Exactly as written, set down the lines from the top of the entries through the line bearing "(268, 287) = (399, 196): turquoise", with every picture left out.

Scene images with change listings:
=-=-=-=-=
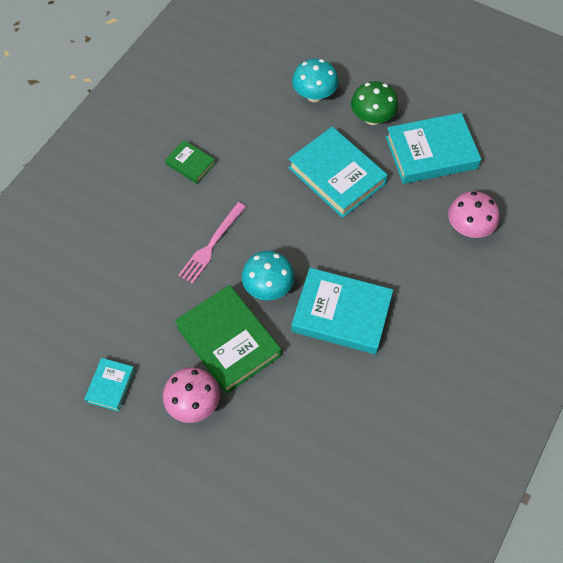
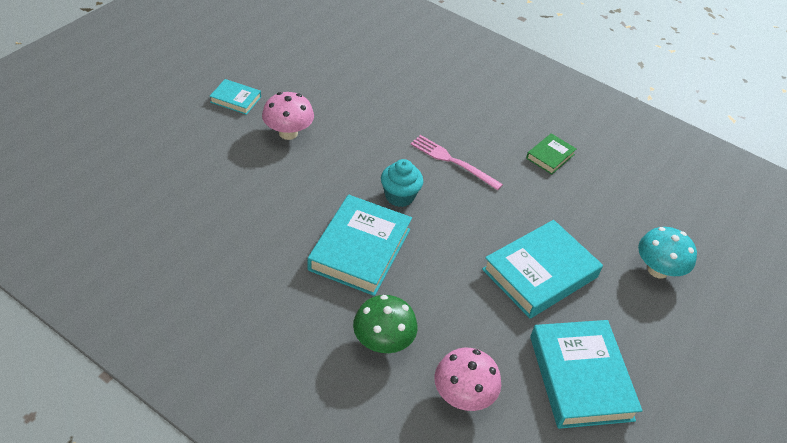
camera: 90 degrees right, 15 degrees down
(110, 385) = (317, 87): turquoise book -> turquoise book (236, 99)
(229, 341) = (345, 162): green book -> none
(268, 287) = (399, 196): turquoise mushroom -> turquoise cupcake
(372, 118) = (630, 322): green mushroom -> green mushroom (383, 342)

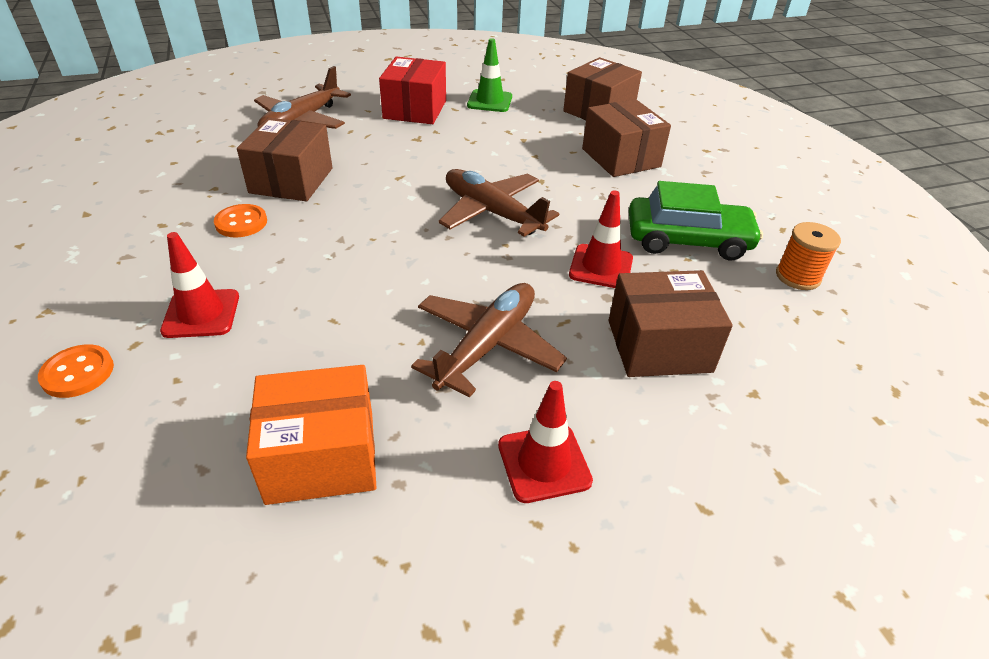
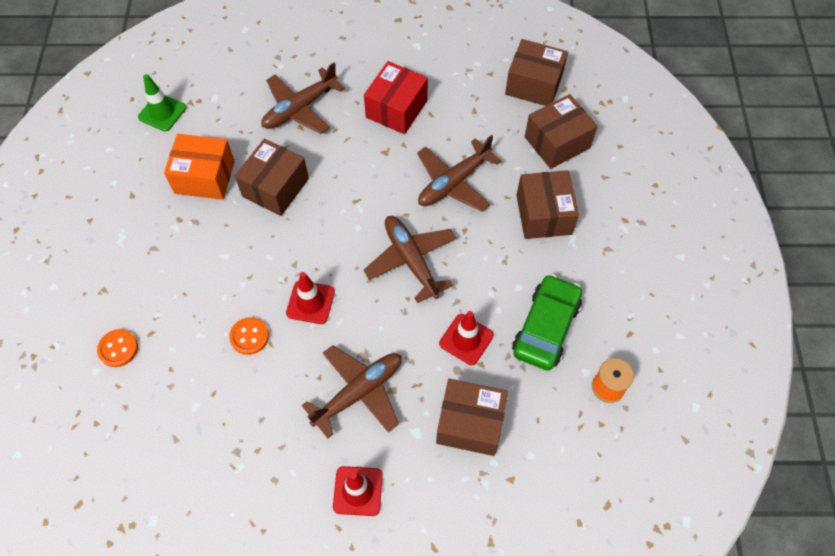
camera: 20 degrees right, 20 degrees up
(201, 314) = (192, 316): red traffic cone -> red traffic cone (310, 302)
(241, 223) = (231, 230): orange button -> orange button (249, 336)
(321, 456) = (238, 449): orange box -> orange box (204, 177)
(489, 101) = (465, 108): green traffic cone -> green traffic cone (162, 112)
(508, 149) = (453, 183): none -> brown plane
(550, 80) = (533, 85): none -> brown box
(687, 240) = (546, 328): green car -> green car turned 90 degrees counterclockwise

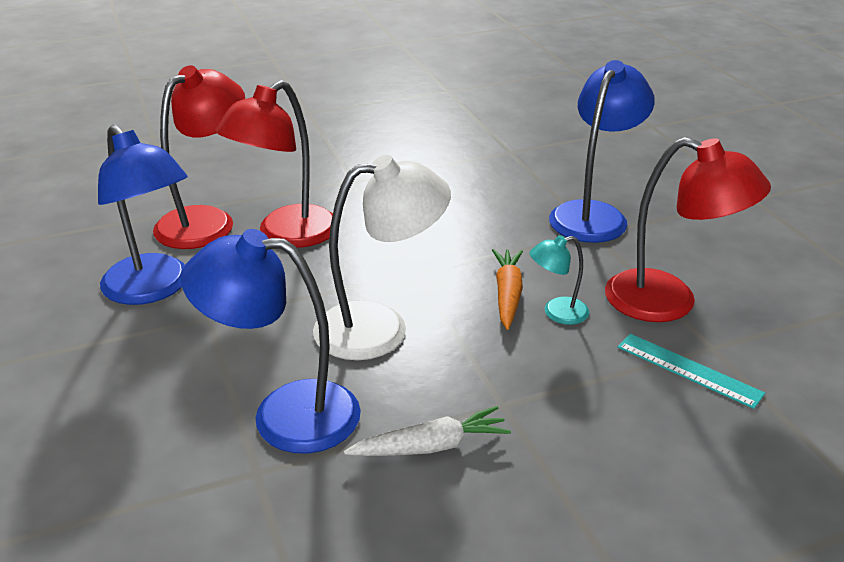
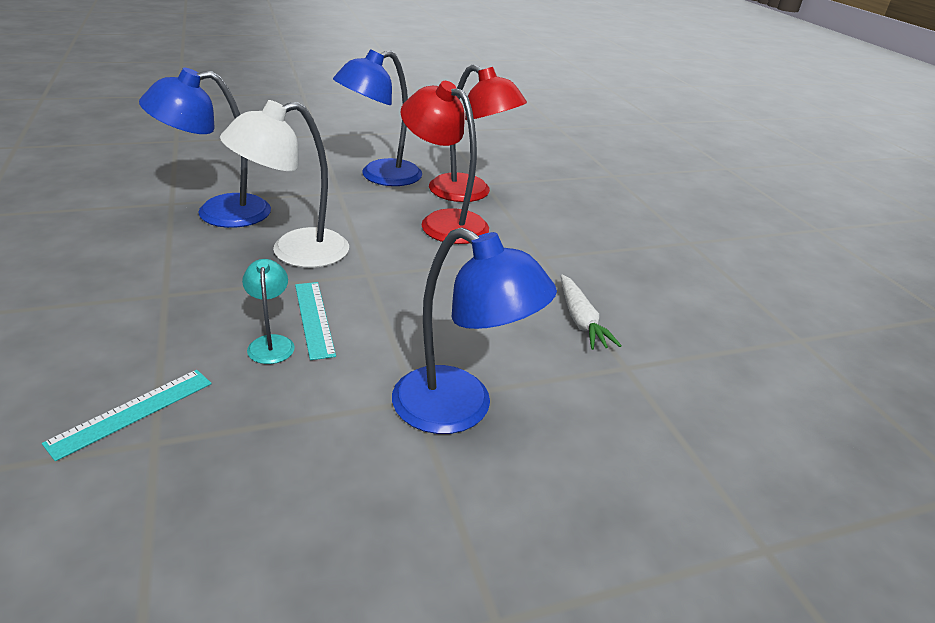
camera: 90 degrees right, 0 degrees up
(285, 413) = (218, 213): blue lamp -> blue lamp turned 120 degrees counterclockwise
(380, 327) = (294, 252): white lamp -> white lamp turned 75 degrees clockwise
(431, 446) = (145, 259): white carrot -> white carrot (581, 320)
(507, 294) = (314, 318): orange carrot -> turquoise ruler
(669, 302) = (251, 429): red lamp -> none

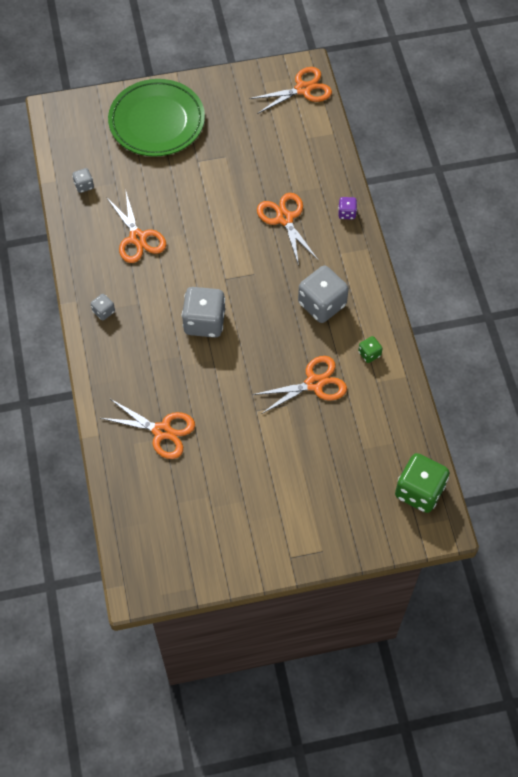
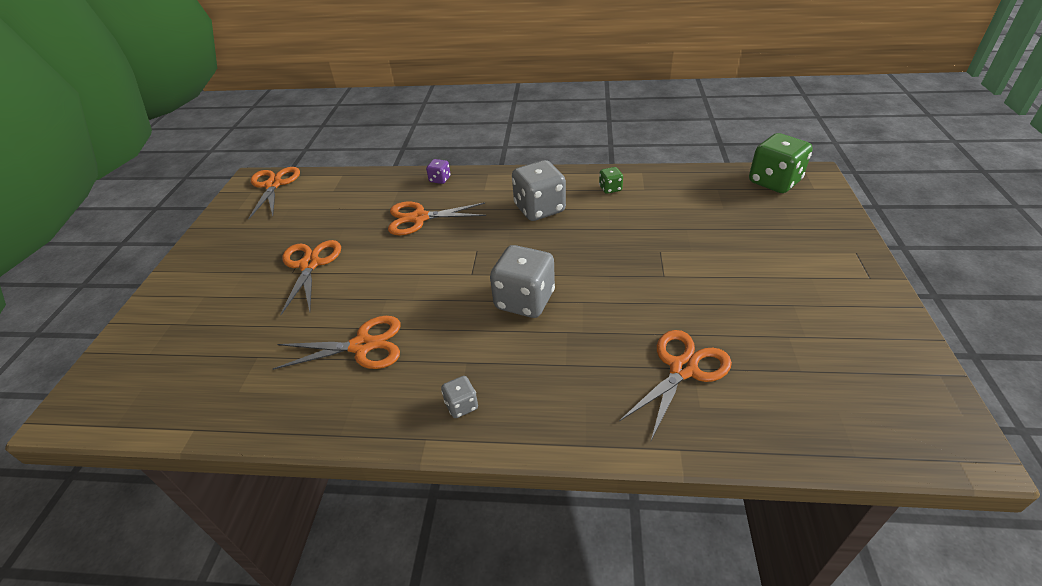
camera: 70 degrees left, 20 degrees down
(84, 185) = (232, 394): grey dice -> none
(157, 121) = (203, 299): green plate -> none
(314, 383) = (637, 227): orange scissors -> orange scissors (310, 264)

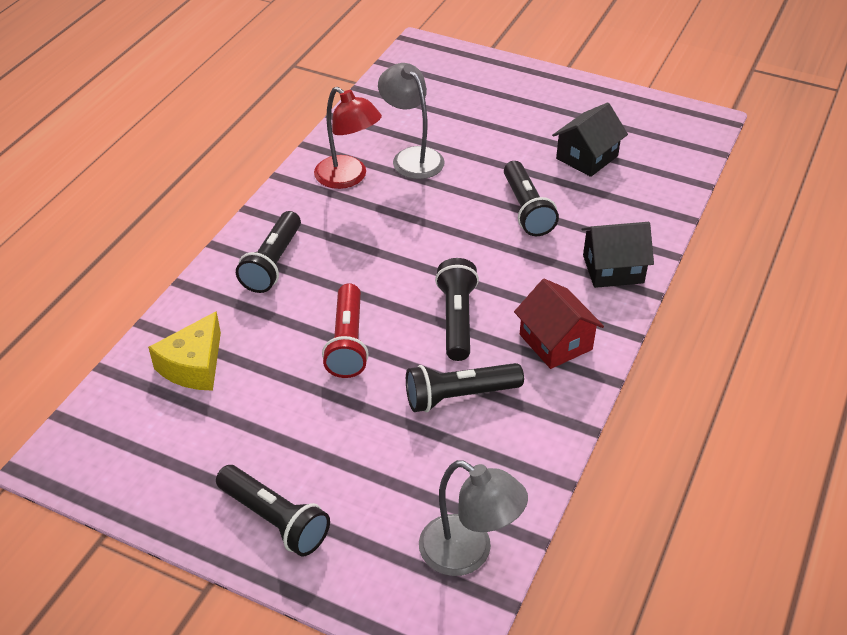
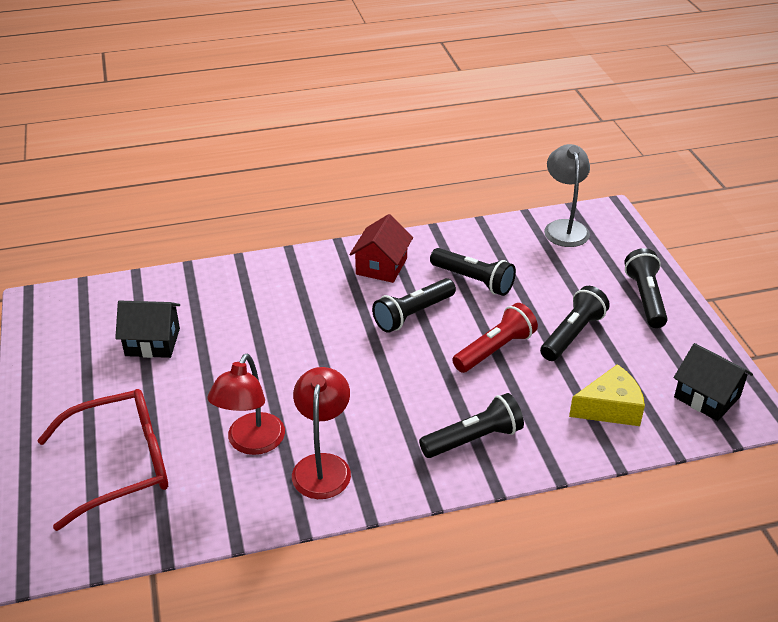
camera: 130 degrees left, 5 degrees down
(412, 157) = (251, 443): grey lamp -> red lamp
(462, 99) = (121, 464): none -> red glasses
(526, 210) = (257, 341): black flashlight -> black flashlight (572, 334)
(613, 269) = (282, 273): black house -> black house (707, 397)

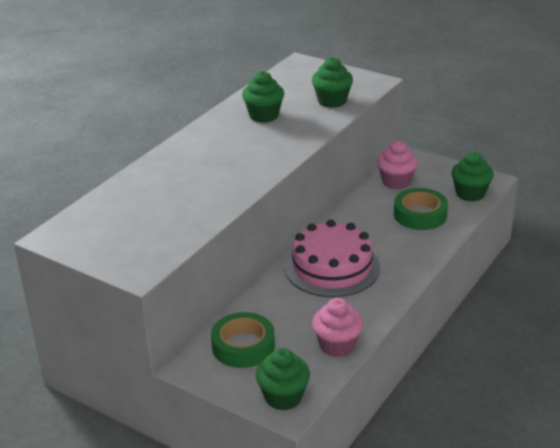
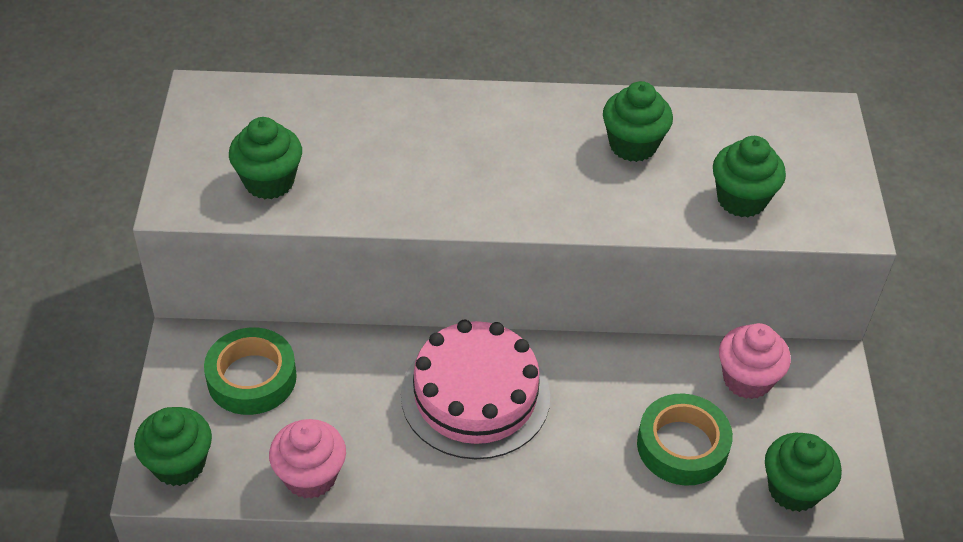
camera: 55 degrees right, 15 degrees up
(160, 234) = (269, 181): none -> green cupcake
=-=-=-=-=
EXERCISE OUTPUT:
camera: 90 degrees right, 15 degrees down
(110, 385) = (317, 87): turquoise book -> turquoise book (236, 99)
(229, 341) = (345, 162): green book -> none
(268, 287) = (399, 196): turquoise mushroom -> turquoise cupcake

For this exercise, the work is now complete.